YOUR ASSIGNMENT :: Lines from the entries below that hold "grey" form the answer; copy all of them.

Segment Open

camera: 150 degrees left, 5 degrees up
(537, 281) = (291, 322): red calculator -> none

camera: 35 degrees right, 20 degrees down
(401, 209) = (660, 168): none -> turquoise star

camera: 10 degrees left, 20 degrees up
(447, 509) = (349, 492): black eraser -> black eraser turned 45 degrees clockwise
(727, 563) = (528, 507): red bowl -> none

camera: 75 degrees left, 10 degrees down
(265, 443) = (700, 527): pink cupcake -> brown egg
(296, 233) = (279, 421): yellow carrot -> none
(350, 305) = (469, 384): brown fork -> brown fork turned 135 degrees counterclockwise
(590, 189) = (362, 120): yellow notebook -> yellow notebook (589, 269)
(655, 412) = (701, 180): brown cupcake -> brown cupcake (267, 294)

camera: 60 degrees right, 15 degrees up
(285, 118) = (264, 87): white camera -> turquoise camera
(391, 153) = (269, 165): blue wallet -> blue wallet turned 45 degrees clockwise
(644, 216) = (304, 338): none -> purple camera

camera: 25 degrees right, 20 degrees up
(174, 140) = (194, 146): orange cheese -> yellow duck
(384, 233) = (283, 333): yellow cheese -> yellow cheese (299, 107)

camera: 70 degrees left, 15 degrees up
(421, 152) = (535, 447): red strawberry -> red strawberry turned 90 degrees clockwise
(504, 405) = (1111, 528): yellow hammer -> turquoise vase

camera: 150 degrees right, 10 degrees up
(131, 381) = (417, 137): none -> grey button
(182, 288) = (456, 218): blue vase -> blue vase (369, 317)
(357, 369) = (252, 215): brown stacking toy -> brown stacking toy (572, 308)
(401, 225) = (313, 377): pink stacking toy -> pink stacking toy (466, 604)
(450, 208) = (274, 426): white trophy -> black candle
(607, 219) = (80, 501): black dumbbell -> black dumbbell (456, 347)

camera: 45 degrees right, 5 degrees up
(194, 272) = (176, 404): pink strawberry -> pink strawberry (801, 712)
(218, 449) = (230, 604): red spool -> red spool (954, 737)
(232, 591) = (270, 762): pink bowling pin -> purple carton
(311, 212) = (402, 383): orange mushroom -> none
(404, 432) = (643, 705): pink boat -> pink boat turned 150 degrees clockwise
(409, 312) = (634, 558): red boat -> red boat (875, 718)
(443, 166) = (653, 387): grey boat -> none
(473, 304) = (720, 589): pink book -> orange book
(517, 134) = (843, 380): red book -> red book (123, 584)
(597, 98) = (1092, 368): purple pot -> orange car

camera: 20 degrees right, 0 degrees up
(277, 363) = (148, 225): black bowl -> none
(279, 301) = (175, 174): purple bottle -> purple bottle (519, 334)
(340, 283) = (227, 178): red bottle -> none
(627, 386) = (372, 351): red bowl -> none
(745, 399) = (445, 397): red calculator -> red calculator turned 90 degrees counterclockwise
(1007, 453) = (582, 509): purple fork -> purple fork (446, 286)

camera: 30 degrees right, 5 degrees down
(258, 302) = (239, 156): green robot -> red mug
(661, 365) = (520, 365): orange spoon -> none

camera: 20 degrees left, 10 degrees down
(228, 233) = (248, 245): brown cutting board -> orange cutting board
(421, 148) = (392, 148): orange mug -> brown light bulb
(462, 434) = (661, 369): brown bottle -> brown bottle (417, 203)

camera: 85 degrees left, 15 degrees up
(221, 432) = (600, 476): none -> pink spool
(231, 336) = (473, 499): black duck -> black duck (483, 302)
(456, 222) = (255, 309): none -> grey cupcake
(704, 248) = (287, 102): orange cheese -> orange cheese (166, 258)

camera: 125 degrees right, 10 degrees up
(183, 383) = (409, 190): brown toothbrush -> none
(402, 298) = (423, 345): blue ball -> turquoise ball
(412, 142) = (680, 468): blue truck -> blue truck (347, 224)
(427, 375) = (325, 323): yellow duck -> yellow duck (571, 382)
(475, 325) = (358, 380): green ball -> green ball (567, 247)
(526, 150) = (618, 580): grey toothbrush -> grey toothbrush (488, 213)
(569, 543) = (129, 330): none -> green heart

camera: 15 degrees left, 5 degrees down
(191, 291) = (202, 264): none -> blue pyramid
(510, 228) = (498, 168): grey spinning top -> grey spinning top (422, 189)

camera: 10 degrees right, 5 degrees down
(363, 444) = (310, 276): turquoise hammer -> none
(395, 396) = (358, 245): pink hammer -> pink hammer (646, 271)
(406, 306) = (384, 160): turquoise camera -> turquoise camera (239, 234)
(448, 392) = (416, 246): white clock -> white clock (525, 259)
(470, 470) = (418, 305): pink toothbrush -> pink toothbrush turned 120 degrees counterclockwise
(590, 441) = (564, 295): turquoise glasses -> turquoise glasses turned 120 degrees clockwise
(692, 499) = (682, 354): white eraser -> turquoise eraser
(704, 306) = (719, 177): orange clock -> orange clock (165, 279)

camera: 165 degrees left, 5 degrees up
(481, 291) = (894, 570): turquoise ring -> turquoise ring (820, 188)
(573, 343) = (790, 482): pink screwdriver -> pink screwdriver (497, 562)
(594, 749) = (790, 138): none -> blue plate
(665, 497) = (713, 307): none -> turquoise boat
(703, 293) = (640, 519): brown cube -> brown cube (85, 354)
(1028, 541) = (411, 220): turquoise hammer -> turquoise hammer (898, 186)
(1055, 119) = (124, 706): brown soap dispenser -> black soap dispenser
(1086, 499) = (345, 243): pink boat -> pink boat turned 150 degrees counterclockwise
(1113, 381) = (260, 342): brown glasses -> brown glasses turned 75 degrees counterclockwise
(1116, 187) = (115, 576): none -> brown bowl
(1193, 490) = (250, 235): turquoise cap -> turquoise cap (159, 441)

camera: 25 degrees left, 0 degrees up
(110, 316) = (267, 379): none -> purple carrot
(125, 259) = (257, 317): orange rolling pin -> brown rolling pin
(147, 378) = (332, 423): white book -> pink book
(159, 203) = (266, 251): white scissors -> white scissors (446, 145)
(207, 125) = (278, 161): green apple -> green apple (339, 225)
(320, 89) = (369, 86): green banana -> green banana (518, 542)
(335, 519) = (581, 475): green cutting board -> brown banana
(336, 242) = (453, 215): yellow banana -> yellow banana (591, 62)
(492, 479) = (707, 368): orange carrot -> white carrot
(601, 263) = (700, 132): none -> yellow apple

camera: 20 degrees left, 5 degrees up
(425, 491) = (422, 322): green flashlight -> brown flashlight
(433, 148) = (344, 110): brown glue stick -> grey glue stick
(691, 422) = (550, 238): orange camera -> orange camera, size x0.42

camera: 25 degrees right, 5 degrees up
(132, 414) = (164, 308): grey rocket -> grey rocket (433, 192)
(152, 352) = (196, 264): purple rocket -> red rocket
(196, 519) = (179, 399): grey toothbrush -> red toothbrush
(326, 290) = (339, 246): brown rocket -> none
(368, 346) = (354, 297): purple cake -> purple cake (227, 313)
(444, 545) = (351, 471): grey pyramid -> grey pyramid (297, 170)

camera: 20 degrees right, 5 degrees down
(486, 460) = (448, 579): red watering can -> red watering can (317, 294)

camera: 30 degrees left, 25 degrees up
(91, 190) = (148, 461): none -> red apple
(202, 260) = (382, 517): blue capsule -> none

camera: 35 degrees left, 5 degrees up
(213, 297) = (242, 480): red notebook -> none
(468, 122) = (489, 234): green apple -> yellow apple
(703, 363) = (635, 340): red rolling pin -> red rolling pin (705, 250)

Segment Closed

OUTPUT OF THE EXERCISE ::
(131, 381) = (417, 137): none -> grey button
(443, 166) = (653, 387): grey boat -> none
(456, 222) = (255, 309): none -> grey cupcake
(526, 150) = (618, 580): grey toothbrush -> grey toothbrush (488, 213)
(510, 228) = (498, 168): grey spinning top -> grey spinning top (422, 189)
(433, 148) = (344, 110): brown glue stick -> grey glue stick
(132, 414) = (164, 308): grey rocket -> grey rocket (433, 192)
(196, 519) = (179, 399): grey toothbrush -> red toothbrush
(444, 545) = (351, 471): grey pyramid -> grey pyramid (297, 170)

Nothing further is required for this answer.